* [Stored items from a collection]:
|---|
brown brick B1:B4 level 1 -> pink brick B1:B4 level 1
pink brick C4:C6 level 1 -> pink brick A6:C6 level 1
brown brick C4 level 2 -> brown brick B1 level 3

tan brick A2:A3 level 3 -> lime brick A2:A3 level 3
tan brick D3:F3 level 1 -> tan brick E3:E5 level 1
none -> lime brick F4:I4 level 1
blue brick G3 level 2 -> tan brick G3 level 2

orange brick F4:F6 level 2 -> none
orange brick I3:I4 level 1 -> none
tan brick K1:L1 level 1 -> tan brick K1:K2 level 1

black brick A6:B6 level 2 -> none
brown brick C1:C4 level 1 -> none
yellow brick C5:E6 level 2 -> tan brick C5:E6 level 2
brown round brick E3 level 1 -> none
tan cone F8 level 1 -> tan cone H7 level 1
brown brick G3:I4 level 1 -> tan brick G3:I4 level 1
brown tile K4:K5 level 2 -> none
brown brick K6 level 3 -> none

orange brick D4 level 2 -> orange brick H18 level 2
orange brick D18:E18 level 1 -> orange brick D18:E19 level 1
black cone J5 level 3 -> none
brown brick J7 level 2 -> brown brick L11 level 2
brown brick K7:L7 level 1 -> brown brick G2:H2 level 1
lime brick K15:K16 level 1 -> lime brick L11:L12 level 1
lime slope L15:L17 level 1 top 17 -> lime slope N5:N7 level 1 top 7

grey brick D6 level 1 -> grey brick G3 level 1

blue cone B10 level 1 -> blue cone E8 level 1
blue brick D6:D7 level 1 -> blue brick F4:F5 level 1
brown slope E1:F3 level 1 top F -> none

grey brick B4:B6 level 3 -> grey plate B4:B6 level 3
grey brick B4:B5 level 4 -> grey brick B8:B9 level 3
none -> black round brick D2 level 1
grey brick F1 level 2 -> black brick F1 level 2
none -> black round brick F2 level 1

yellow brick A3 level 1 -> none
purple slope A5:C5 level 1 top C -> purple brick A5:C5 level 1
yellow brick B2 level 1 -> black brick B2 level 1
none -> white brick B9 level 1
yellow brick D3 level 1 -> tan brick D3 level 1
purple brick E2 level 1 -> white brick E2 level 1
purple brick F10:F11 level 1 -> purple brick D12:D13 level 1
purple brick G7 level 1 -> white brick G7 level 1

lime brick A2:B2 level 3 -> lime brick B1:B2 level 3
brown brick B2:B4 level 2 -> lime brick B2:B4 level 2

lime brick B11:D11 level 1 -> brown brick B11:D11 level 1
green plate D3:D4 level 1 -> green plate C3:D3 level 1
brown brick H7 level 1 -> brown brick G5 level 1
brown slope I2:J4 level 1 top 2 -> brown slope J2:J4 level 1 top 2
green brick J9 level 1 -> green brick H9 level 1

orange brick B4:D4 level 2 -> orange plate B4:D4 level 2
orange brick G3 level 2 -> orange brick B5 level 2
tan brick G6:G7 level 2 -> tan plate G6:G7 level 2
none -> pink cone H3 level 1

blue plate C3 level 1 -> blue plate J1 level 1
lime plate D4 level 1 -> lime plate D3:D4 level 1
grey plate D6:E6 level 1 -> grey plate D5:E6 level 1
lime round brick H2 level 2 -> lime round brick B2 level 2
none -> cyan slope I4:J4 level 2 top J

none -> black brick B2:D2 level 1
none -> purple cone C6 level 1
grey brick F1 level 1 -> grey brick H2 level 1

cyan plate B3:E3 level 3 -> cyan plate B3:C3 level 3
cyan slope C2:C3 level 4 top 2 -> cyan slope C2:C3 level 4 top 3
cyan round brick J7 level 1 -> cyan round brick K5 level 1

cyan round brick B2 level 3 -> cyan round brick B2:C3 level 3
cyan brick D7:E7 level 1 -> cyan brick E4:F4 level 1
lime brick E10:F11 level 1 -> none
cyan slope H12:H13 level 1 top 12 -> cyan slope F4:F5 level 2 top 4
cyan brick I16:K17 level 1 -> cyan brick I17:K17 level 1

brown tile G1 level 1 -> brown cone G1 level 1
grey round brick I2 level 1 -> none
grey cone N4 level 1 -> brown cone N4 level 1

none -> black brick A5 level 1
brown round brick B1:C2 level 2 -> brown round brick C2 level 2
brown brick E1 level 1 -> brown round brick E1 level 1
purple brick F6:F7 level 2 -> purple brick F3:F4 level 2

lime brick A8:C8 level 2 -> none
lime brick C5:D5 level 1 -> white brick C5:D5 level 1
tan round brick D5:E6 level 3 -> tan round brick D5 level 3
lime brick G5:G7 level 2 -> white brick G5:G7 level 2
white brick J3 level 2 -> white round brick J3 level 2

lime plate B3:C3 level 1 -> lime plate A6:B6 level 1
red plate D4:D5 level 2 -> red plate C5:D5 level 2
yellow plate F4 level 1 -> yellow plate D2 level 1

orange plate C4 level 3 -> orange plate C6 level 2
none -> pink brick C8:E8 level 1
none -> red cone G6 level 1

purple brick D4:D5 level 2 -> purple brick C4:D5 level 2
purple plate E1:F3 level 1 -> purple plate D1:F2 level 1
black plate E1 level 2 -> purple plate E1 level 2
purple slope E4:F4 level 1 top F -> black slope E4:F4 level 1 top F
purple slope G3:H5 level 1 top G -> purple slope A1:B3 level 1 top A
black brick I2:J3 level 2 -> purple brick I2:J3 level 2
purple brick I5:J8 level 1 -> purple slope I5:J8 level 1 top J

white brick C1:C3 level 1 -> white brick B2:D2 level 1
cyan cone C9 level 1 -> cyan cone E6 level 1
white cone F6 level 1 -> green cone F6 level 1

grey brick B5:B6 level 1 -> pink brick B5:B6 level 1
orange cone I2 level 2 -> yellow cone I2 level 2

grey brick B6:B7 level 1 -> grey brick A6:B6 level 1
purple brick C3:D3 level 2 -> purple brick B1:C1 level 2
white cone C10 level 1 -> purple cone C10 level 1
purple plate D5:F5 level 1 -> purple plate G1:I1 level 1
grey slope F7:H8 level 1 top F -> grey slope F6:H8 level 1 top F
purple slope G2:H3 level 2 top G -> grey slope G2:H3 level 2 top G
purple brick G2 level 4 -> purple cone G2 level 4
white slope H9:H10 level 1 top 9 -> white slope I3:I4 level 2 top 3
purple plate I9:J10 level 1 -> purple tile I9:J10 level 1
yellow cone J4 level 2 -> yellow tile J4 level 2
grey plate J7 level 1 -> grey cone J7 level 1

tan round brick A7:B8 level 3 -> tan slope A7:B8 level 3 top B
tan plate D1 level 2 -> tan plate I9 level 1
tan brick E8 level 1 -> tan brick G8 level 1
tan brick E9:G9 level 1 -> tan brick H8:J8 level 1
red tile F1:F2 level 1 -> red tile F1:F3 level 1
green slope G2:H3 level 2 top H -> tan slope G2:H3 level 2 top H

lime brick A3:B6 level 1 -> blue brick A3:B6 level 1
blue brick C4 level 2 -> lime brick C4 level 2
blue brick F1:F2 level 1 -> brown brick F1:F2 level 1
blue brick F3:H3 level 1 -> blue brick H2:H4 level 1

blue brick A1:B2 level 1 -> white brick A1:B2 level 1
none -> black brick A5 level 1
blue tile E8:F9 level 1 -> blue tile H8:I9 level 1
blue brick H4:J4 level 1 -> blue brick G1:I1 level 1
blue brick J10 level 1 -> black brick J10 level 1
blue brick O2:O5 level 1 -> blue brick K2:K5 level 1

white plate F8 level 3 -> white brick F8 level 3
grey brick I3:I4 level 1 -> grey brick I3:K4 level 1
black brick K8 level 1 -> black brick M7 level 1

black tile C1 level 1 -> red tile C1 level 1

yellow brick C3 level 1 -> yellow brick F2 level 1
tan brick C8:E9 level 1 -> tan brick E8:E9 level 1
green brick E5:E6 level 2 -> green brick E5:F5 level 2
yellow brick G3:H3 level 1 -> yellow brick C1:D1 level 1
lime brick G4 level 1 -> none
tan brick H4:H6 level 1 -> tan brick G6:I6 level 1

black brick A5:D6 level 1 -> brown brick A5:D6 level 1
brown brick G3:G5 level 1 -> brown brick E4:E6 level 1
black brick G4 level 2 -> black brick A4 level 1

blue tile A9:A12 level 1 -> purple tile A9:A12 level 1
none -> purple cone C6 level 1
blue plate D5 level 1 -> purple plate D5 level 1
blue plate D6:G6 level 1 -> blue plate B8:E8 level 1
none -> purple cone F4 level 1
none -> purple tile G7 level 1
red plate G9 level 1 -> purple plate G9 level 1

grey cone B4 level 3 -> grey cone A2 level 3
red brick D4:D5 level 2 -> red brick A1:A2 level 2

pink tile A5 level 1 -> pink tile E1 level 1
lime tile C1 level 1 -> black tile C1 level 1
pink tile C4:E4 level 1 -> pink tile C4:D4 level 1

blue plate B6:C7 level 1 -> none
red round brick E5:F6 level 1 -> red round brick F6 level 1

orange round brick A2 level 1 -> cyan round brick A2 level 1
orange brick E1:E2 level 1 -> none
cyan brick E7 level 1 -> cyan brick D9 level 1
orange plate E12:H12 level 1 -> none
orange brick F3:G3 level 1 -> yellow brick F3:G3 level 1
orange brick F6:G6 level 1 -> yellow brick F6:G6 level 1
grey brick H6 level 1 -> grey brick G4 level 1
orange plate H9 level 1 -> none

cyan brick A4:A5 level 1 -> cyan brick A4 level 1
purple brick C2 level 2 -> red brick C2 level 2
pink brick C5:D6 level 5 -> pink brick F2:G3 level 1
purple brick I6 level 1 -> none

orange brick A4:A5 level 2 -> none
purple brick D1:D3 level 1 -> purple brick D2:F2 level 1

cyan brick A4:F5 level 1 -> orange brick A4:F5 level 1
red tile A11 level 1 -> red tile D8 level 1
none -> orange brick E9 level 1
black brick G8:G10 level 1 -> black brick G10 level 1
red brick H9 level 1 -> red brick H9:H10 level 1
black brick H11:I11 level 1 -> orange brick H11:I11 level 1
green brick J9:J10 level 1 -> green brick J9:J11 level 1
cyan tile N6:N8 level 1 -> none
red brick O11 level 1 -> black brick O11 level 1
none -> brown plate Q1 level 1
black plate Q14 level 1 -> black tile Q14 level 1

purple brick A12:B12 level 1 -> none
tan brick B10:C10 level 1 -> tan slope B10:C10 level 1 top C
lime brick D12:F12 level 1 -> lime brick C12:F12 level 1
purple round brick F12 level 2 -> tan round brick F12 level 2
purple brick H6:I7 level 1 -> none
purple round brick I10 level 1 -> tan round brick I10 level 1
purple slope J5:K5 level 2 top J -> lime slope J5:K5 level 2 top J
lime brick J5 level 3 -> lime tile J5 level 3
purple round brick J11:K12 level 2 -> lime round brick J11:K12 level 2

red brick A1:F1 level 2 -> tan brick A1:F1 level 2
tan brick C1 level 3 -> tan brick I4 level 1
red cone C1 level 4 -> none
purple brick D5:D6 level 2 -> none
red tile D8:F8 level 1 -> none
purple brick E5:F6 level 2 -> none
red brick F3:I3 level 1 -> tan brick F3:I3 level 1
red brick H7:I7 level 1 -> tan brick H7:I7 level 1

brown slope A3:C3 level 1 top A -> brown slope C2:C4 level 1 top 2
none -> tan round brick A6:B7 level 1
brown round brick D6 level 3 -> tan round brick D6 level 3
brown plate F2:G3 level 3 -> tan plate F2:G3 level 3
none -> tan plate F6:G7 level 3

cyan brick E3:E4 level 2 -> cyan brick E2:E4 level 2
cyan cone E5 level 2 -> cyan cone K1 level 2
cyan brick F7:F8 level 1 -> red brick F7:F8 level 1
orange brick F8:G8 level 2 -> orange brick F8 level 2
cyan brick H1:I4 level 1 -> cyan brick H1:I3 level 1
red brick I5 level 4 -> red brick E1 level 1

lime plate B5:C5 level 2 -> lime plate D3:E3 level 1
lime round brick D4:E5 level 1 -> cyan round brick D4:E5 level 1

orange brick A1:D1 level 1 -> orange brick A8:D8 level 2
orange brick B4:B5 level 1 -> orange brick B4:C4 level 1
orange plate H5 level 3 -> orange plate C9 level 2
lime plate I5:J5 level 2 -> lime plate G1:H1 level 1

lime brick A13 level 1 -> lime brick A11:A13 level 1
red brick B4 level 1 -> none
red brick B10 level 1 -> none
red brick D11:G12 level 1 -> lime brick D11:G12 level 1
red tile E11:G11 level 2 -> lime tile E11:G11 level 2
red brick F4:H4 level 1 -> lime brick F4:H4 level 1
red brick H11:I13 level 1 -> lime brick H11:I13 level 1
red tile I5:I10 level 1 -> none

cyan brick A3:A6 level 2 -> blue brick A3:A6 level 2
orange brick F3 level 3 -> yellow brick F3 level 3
|---|
Every line above from the line with "yellow cone J4" to the line with "green slope G2:H3", inclusive, must be returned exactly; no other line belongs in the reply.

* [Result for this exercise]:
yellow cone J4 level 2 -> yellow tile J4 level 2
grey plate J7 level 1 -> grey cone J7 level 1

tan round brick A7:B8 level 3 -> tan slope A7:B8 level 3 top B
tan plate D1 level 2 -> tan plate I9 level 1
tan brick E8 level 1 -> tan brick G8 level 1
tan brick E9:G9 level 1 -> tan brick H8:J8 level 1
red tile F1:F2 level 1 -> red tile F1:F3 level 1
green slope G2:H3 level 2 top H -> tan slope G2:H3 level 2 top H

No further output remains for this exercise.